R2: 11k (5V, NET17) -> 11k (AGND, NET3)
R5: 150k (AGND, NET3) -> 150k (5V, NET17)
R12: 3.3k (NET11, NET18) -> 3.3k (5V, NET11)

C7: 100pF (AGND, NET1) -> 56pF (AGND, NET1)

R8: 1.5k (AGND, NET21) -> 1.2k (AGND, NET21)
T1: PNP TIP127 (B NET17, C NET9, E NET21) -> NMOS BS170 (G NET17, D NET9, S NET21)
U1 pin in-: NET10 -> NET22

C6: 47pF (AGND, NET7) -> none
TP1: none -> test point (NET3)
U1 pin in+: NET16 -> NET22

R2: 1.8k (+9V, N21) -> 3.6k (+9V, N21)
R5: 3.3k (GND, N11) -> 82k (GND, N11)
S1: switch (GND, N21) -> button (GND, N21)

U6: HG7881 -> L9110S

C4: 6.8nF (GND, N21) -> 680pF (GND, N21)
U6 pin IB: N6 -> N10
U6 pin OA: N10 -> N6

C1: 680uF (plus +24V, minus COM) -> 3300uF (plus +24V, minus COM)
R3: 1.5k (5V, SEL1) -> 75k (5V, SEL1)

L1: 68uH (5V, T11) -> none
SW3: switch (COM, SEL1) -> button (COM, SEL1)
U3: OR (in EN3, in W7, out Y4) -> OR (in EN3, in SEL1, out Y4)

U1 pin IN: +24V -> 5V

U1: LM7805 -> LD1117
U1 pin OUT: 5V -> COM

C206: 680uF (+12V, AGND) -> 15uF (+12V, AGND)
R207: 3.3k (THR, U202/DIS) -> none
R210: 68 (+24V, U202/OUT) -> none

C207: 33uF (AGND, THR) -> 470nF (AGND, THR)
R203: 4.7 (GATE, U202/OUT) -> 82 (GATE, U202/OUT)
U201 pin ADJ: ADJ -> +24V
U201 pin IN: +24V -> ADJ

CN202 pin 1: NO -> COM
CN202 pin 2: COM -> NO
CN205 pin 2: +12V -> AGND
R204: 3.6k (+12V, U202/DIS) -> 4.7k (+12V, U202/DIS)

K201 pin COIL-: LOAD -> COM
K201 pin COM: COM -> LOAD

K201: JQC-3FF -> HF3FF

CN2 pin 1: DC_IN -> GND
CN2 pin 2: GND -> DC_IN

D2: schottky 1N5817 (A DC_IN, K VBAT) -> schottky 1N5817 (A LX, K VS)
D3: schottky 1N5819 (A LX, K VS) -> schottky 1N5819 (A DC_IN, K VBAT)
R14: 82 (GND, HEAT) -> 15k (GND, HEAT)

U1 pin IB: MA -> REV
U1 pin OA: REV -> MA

= = =

▶ HOW TO COMPLETE THIS TASK
Give back exactly the lines running from the line that has "U6 pin OA: N10 -> N6" to the end of the entries above.

▶ EXPECTED ANSWER
U6 pin OA: N10 -> N6

C1: 680uF (plus +24V, minus COM) -> 3300uF (plus +24V, minus COM)
R3: 1.5k (5V, SEL1) -> 75k (5V, SEL1)

L1: 68uH (5V, T11) -> none
SW3: switch (COM, SEL1) -> button (COM, SEL1)
U3: OR (in EN3, in W7, out Y4) -> OR (in EN3, in SEL1, out Y4)

U1 pin IN: +24V -> 5V

U1: LM7805 -> LD1117
U1 pin OUT: 5V -> COM

C206: 680uF (+12V, AGND) -> 15uF (+12V, AGND)
R207: 3.3k (THR, U202/DIS) -> none
R210: 68 (+24V, U202/OUT) -> none

C207: 33uF (AGND, THR) -> 470nF (AGND, THR)
R203: 4.7 (GATE, U202/OUT) -> 82 (GATE, U202/OUT)
U201 pin ADJ: ADJ -> +24V
U201 pin IN: +24V -> ADJ

CN202 pin 1: NO -> COM
CN202 pin 2: COM -> NO
CN205 pin 2: +12V -> AGND
R204: 3.6k (+12V, U202/DIS) -> 4.7k (+12V, U202/DIS)

K201 pin COIL-: LOAD -> COM
K201 pin COM: COM -> LOAD

K201: JQC-3FF -> HF3FF

CN2 pin 1: DC_IN -> GND
CN2 pin 2: GND -> DC_IN

D2: schottky 1N5817 (A DC_IN, K VBAT) -> schottky 1N5817 (A LX, K VS)
D3: schottky 1N5819 (A LX, K VS) -> schottky 1N5819 (A DC_IN, K VBAT)
R14: 82 (GND, HEAT) -> 15k (GND, HEAT)

U1 pin IB: MA -> REV
U1 pin OA: REV -> MA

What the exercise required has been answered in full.